§ **TASK REQUIREMENTS**: Copy each entry below without any change.

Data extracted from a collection
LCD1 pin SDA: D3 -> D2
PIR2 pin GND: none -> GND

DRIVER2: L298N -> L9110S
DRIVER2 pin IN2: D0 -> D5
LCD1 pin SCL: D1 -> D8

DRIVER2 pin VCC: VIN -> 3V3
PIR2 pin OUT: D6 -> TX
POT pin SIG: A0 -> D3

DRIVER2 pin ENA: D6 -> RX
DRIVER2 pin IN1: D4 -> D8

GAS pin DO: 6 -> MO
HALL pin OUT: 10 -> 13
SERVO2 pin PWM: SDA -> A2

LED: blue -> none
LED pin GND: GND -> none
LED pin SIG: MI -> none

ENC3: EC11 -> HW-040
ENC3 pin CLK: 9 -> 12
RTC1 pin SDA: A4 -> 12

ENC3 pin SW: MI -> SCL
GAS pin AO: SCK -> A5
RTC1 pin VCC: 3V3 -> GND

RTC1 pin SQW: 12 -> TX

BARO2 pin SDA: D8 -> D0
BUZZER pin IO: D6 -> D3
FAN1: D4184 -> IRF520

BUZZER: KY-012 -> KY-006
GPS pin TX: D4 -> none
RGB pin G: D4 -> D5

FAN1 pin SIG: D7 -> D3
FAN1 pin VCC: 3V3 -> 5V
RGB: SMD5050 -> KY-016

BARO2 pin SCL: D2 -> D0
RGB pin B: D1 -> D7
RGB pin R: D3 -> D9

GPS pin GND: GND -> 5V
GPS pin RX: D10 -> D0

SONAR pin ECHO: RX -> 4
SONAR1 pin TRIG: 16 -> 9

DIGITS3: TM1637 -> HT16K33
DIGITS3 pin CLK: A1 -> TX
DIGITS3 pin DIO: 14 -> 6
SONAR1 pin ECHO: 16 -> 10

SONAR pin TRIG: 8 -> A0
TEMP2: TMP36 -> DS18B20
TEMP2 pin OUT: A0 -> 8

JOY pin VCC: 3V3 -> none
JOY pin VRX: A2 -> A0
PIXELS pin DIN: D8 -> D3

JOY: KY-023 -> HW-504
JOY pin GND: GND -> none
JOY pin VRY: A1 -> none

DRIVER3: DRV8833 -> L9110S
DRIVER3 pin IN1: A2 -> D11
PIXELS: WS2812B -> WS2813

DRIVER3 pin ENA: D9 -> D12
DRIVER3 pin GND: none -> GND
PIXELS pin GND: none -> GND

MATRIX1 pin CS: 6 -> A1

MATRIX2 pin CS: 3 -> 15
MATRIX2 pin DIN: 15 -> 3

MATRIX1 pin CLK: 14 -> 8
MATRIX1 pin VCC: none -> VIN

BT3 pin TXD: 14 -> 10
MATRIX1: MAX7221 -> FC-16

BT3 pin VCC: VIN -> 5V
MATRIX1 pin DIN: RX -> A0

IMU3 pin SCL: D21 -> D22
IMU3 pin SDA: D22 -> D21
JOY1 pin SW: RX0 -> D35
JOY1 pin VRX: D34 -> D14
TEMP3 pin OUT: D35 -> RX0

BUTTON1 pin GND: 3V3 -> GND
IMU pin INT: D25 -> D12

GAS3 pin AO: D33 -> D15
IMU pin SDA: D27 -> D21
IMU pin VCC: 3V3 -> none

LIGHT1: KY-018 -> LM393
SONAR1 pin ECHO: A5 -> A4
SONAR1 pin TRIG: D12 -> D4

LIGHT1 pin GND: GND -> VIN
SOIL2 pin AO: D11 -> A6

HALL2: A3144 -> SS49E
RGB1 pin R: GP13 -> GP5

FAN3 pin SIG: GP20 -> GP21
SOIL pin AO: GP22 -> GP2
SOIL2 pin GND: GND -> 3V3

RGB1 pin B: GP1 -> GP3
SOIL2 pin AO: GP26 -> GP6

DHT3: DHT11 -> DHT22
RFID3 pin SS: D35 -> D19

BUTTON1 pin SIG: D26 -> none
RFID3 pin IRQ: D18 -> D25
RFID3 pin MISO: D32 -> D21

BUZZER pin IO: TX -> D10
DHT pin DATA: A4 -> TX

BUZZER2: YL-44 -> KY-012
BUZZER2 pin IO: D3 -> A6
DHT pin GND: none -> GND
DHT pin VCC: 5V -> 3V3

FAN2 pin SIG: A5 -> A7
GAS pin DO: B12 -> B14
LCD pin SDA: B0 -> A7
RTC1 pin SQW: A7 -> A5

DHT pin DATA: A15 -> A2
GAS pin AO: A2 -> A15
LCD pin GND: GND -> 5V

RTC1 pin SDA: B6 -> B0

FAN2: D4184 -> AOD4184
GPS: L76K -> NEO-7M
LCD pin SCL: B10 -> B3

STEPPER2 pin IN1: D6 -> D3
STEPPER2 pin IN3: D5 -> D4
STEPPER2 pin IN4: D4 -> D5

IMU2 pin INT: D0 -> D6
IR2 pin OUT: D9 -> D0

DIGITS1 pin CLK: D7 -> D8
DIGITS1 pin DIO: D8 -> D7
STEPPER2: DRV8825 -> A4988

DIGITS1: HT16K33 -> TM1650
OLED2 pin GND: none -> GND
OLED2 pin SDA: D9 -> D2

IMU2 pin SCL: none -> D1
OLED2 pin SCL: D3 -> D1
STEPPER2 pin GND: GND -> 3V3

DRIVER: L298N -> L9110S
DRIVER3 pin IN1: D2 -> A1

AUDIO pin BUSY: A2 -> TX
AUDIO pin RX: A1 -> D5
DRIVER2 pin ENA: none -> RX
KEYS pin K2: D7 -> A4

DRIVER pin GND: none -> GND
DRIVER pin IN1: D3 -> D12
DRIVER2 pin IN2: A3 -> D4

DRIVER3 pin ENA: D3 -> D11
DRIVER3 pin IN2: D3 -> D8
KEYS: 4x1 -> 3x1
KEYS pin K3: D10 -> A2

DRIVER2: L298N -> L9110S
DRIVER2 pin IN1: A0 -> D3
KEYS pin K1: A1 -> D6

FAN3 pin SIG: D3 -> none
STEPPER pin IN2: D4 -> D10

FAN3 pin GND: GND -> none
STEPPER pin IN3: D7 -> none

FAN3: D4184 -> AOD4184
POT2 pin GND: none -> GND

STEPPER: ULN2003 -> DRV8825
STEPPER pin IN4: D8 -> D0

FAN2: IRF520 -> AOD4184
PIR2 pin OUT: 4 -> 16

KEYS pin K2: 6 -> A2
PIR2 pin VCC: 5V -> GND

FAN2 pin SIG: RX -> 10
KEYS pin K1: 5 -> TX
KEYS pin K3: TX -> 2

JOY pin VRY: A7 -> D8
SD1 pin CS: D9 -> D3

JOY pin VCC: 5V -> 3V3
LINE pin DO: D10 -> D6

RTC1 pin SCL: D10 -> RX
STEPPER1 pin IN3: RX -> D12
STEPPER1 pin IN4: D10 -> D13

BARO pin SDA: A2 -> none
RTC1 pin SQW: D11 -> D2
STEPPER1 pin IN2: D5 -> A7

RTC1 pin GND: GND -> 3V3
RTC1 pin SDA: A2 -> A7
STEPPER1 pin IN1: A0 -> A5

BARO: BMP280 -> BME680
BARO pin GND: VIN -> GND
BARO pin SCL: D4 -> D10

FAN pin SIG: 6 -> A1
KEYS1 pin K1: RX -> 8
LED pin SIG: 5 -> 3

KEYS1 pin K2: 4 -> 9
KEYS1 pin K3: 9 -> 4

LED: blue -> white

§ **EXERCISE RESPONSE**:
LCD1 pin SDA: D3 -> D2
PIR2 pin GND: none -> GND

DRIVER2: L298N -> L9110S
DRIVER2 pin IN2: D0 -> D5
LCD1 pin SCL: D1 -> D8

DRIVER2 pin VCC: VIN -> 3V3
PIR2 pin OUT: D6 -> TX
POT pin SIG: A0 -> D3

DRIVER2 pin ENA: D6 -> RX
DRIVER2 pin IN1: D4 -> D8

GAS pin DO: 6 -> MO
HALL pin OUT: 10 -> 13
SERVO2 pin PWM: SDA -> A2

LED: blue -> none
LED pin GND: GND -> none
LED pin SIG: MI -> none

ENC3: EC11 -> HW-040
ENC3 pin CLK: 9 -> 12
RTC1 pin SDA: A4 -> 12

ENC3 pin SW: MI -> SCL
GAS pin AO: SCK -> A5
RTC1 pin VCC: 3V3 -> GND

RTC1 pin SQW: 12 -> TX

BARO2 pin SDA: D8 -> D0
BUZZER pin IO: D6 -> D3
FAN1: D4184 -> IRF520

BUZZER: KY-012 -> KY-006
GPS pin TX: D4 -> none
RGB pin G: D4 -> D5

FAN1 pin SIG: D7 -> D3
FAN1 pin VCC: 3V3 -> 5V
RGB: SMD5050 -> KY-016

BARO2 pin SCL: D2 -> D0
RGB pin B: D1 -> D7
RGB pin R: D3 -> D9

GPS pin GND: GND -> 5V
GPS pin RX: D10 -> D0

SONAR pin ECHO: RX -> 4
SONAR1 pin TRIG: 16 -> 9

DIGITS3: TM1637 -> HT16K33
DIGITS3 pin CLK: A1 -> TX
DIGITS3 pin DIO: 14 -> 6
SONAR1 pin ECHO: 16 -> 10

SONAR pin TRIG: 8 -> A0
TEMP2: TMP36 -> DS18B20
TEMP2 pin OUT: A0 -> 8

JOY pin VCC: 3V3 -> none
JOY pin VRX: A2 -> A0
PIXELS pin DIN: D8 -> D3

JOY: KY-023 -> HW-504
JOY pin GND: GND -> none
JOY pin VRY: A1 -> none

DRIVER3: DRV8833 -> L9110S
DRIVER3 pin IN1: A2 -> D11
PIXELS: WS2812B -> WS2813

DRIVER3 pin ENA: D9 -> D12
DRIVER3 pin GND: none -> GND
PIXELS pin GND: none -> GND

MATRIX1 pin CS: 6 -> A1

MATRIX2 pin CS: 3 -> 15
MATRIX2 pin DIN: 15 -> 3

MATRIX1 pin CLK: 14 -> 8
MATRIX1 pin VCC: none -> VIN

BT3 pin TXD: 14 -> 10
MATRIX1: MAX7221 -> FC-16

BT3 pin VCC: VIN -> 5V
MATRIX1 pin DIN: RX -> A0

IMU3 pin SCL: D21 -> D22
IMU3 pin SDA: D22 -> D21
JOY1 pin SW: RX0 -> D35
JOY1 pin VRX: D34 -> D14
TEMP3 pin OUT: D35 -> RX0

BUTTON1 pin GND: 3V3 -> GND
IMU pin INT: D25 -> D12

GAS3 pin AO: D33 -> D15
IMU pin SDA: D27 -> D21
IMU pin VCC: 3V3 -> none

LIGHT1: KY-018 -> LM393
SONAR1 pin ECHO: A5 -> A4
SONAR1 pin TRIG: D12 -> D4

LIGHT1 pin GND: GND -> VIN
SOIL2 pin AO: D11 -> A6

HALL2: A3144 -> SS49E
RGB1 pin R: GP13 -> GP5

FAN3 pin SIG: GP20 -> GP21
SOIL pin AO: GP22 -> GP2
SOIL2 pin GND: GND -> 3V3

RGB1 pin B: GP1 -> GP3
SOIL2 pin AO: GP26 -> GP6

DHT3: DHT11 -> DHT22
RFID3 pin SS: D35 -> D19

BUTTON1 pin SIG: D26 -> none
RFID3 pin IRQ: D18 -> D25
RFID3 pin MISO: D32 -> D21

BUZZER pin IO: TX -> D10
DHT pin DATA: A4 -> TX

BUZZER2: YL-44 -> KY-012
BUZZER2 pin IO: D3 -> A6
DHT pin GND: none -> GND
DHT pin VCC: 5V -> 3V3

FAN2 pin SIG: A5 -> A7
GAS pin DO: B12 -> B14
LCD pin SDA: B0 -> A7
RTC1 pin SQW: A7 -> A5

DHT pin DATA: A15 -> A2
GAS pin AO: A2 -> A15
LCD pin GND: GND -> 5V

RTC1 pin SDA: B6 -> B0

FAN2: D4184 -> AOD4184
GPS: L76K -> NEO-7M
LCD pin SCL: B10 -> B3

STEPPER2 pin IN1: D6 -> D3
STEPPER2 pin IN3: D5 -> D4
STEPPER2 pin IN4: D4 -> D5

IMU2 pin INT: D0 -> D6
IR2 pin OUT: D9 -> D0

DIGITS1 pin CLK: D7 -> D8
DIGITS1 pin DIO: D8 -> D7
STEPPER2: DRV8825 -> A4988

DIGITS1: HT16K33 -> TM1650
OLED2 pin GND: none -> GND
OLED2 pin SDA: D9 -> D2

IMU2 pin SCL: none -> D1
OLED2 pin SCL: D3 -> D1
STEPPER2 pin GND: GND -> 3V3

DRIVER: L298N -> L9110S
DRIVER3 pin IN1: D2 -> A1

AUDIO pin BUSY: A2 -> TX
AUDIO pin RX: A1 -> D5
DRIVER2 pin ENA: none -> RX
KEYS pin K2: D7 -> A4

DRIVER pin GND: none -> GND
DRIVER pin IN1: D3 -> D12
DRIVER2 pin IN2: A3 -> D4

DRIVER3 pin ENA: D3 -> D11
DRIVER3 pin IN2: D3 -> D8
KEYS: 4x1 -> 3x1
KEYS pin K3: D10 -> A2

DRIVER2: L298N -> L9110S
DRIVER2 pin IN1: A0 -> D3
KEYS pin K1: A1 -> D6

FAN3 pin SIG: D3 -> none
STEPPER pin IN2: D4 -> D10

FAN3 pin GND: GND -> none
STEPPER pin IN3: D7 -> none

FAN3: D4184 -> AOD4184
POT2 pin GND: none -> GND

STEPPER: ULN2003 -> DRV8825
STEPPER pin IN4: D8 -> D0

FAN2: IRF520 -> AOD4184
PIR2 pin OUT: 4 -> 16

KEYS pin K2: 6 -> A2
PIR2 pin VCC: 5V -> GND

FAN2 pin SIG: RX -> 10
KEYS pin K1: 5 -> TX
KEYS pin K3: TX -> 2

JOY pin VRY: A7 -> D8
SD1 pin CS: D9 -> D3

JOY pin VCC: 5V -> 3V3
LINE pin DO: D10 -> D6

RTC1 pin SCL: D10 -> RX
STEPPER1 pin IN3: RX -> D12
STEPPER1 pin IN4: D10 -> D13

BARO pin SDA: A2 -> none
RTC1 pin SQW: D11 -> D2
STEPPER1 pin IN2: D5 -> A7

RTC1 pin GND: GND -> 3V3
RTC1 pin SDA: A2 -> A7
STEPPER1 pin IN1: A0 -> A5

BARO: BMP280 -> BME680
BARO pin GND: VIN -> GND
BARO pin SCL: D4 -> D10

FAN pin SIG: 6 -> A1
KEYS1 pin K1: RX -> 8
LED pin SIG: 5 -> 3

KEYS1 pin K2: 4 -> 9
KEYS1 pin K3: 9 -> 4

LED: blue -> white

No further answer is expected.